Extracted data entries
===

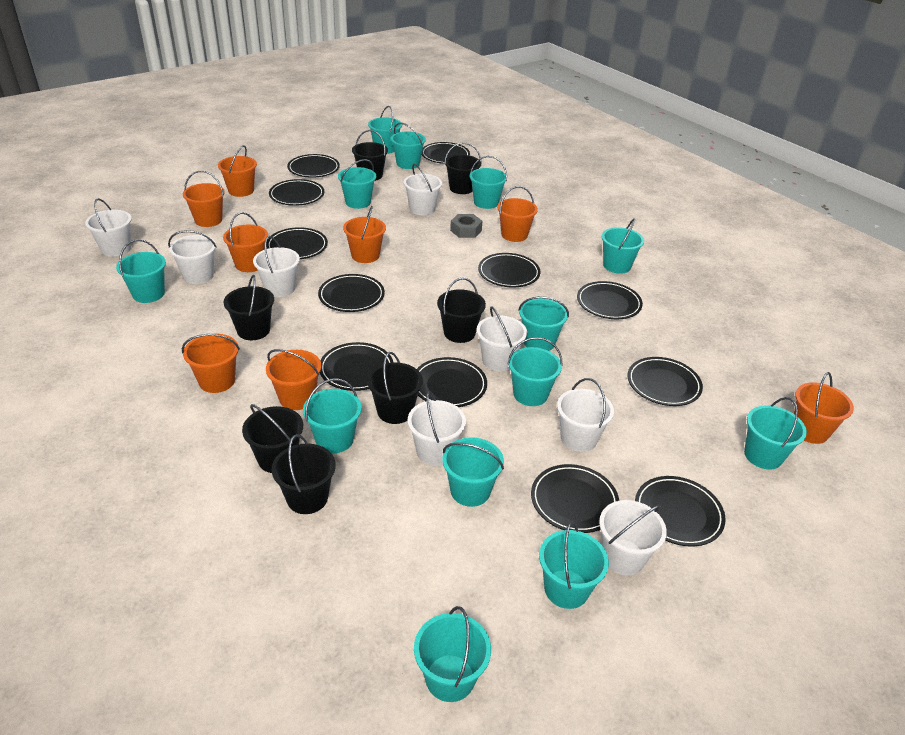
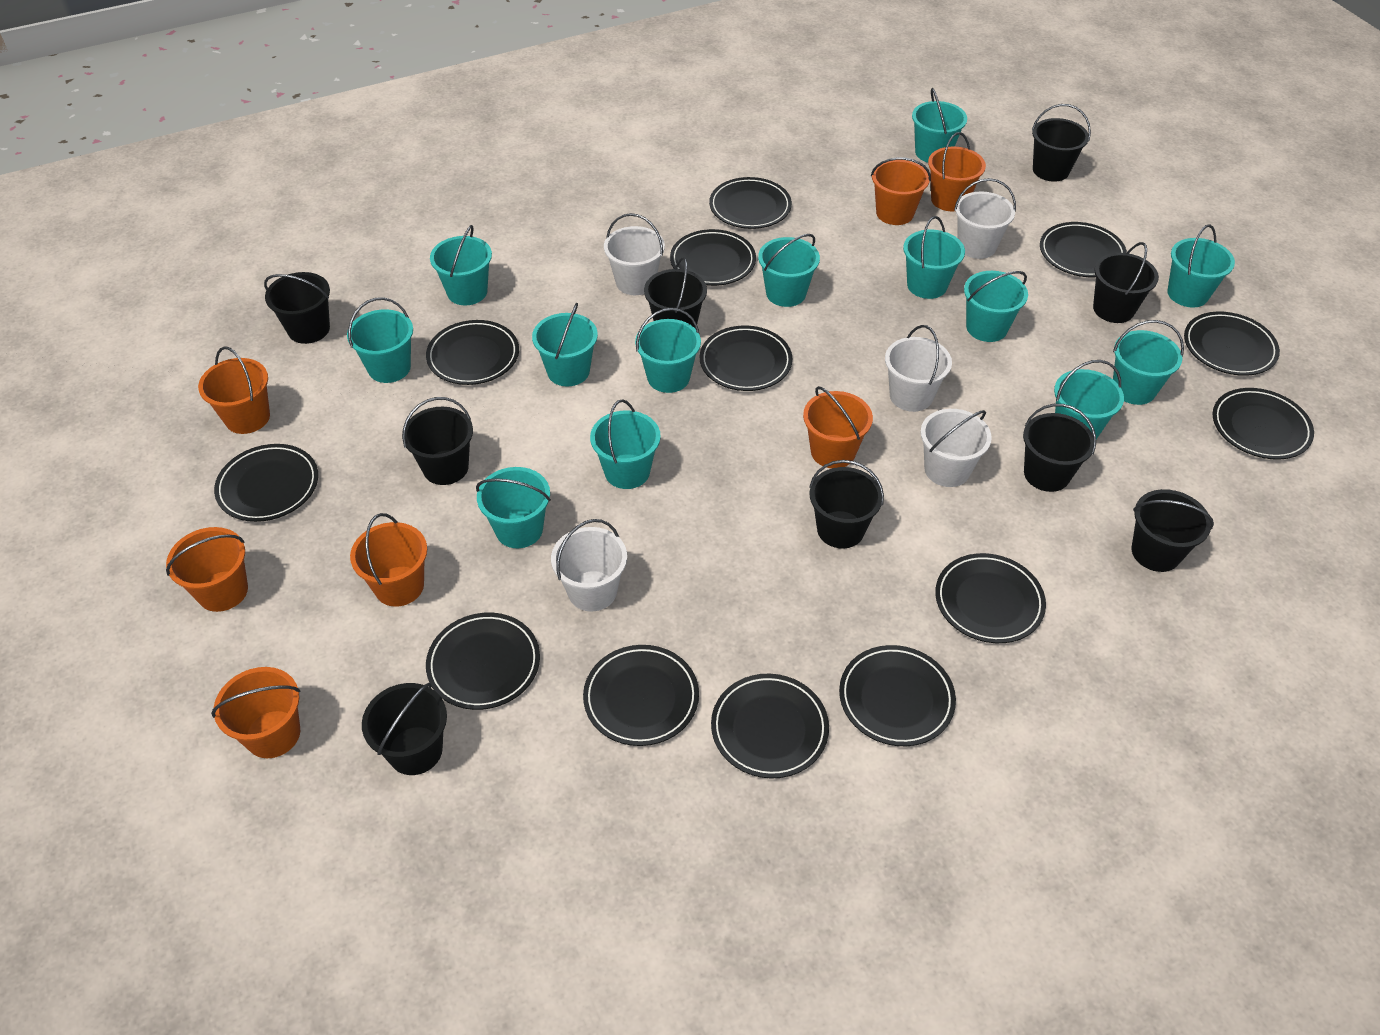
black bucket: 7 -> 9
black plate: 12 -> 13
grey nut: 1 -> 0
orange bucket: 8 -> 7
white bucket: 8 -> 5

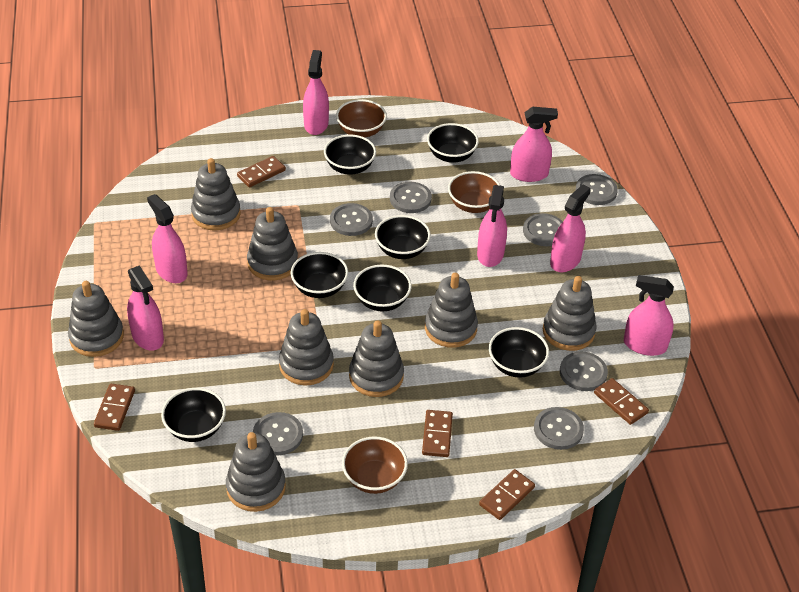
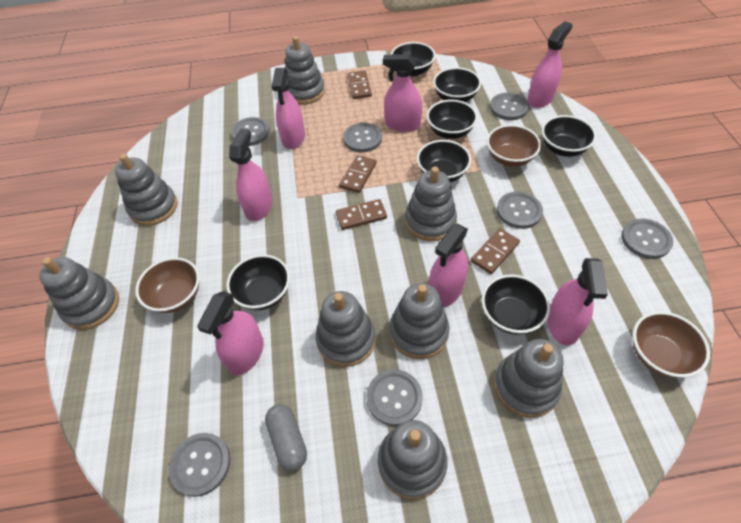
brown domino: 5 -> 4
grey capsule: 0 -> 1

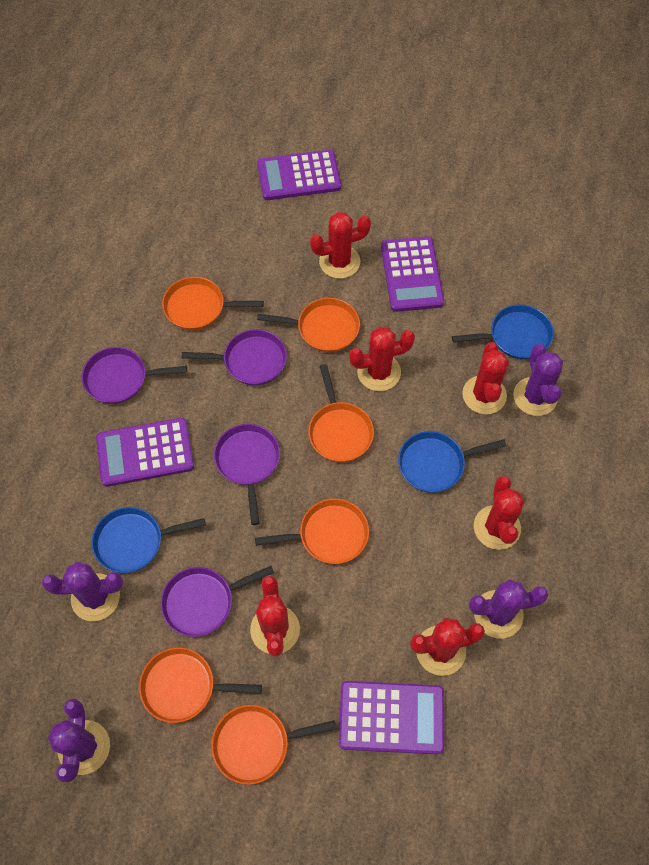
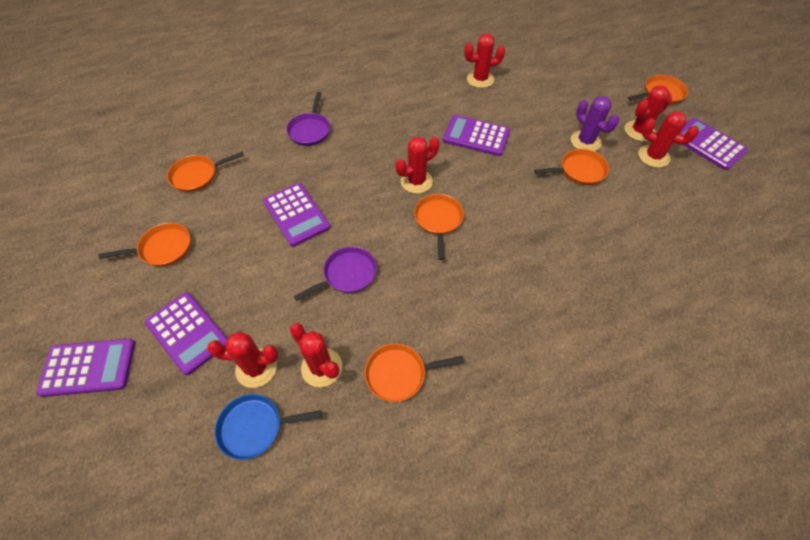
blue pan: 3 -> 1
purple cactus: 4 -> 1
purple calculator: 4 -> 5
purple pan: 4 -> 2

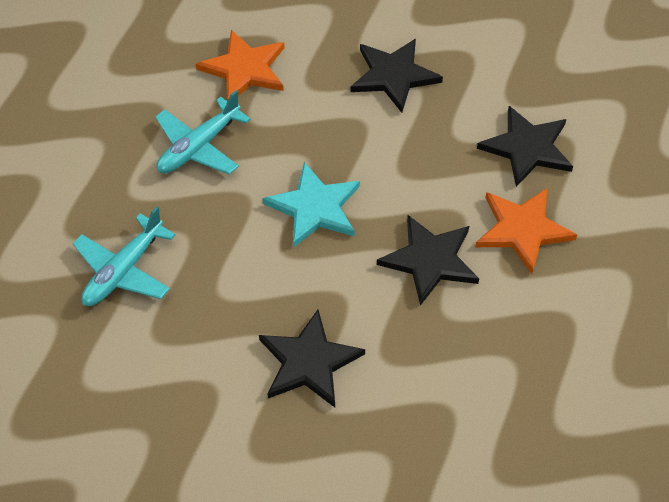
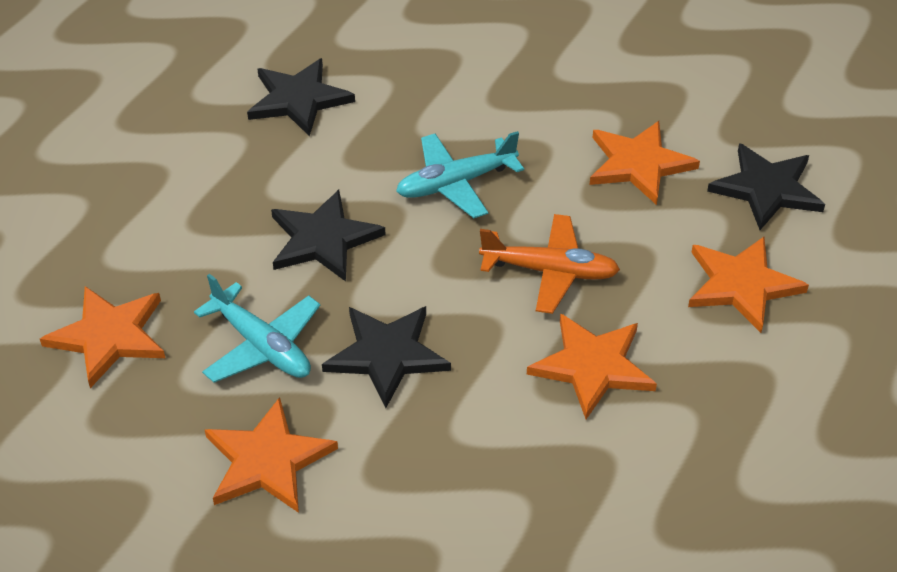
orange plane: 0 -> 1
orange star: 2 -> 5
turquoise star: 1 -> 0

===

:: Task details ::
Reproduce every record above word for word. Leave the pictures out.

:: Response for this exercise ::
black bucket: 7 -> 9
black plate: 12 -> 13
grey nut: 1 -> 0
orange bucket: 8 -> 7
white bucket: 8 -> 5

brown domino: 5 -> 4
grey capsule: 0 -> 1

blue pan: 3 -> 1
purple cactus: 4 -> 1
purple calculator: 4 -> 5
purple pan: 4 -> 2

orange plane: 0 -> 1
orange star: 2 -> 5
turquoise star: 1 -> 0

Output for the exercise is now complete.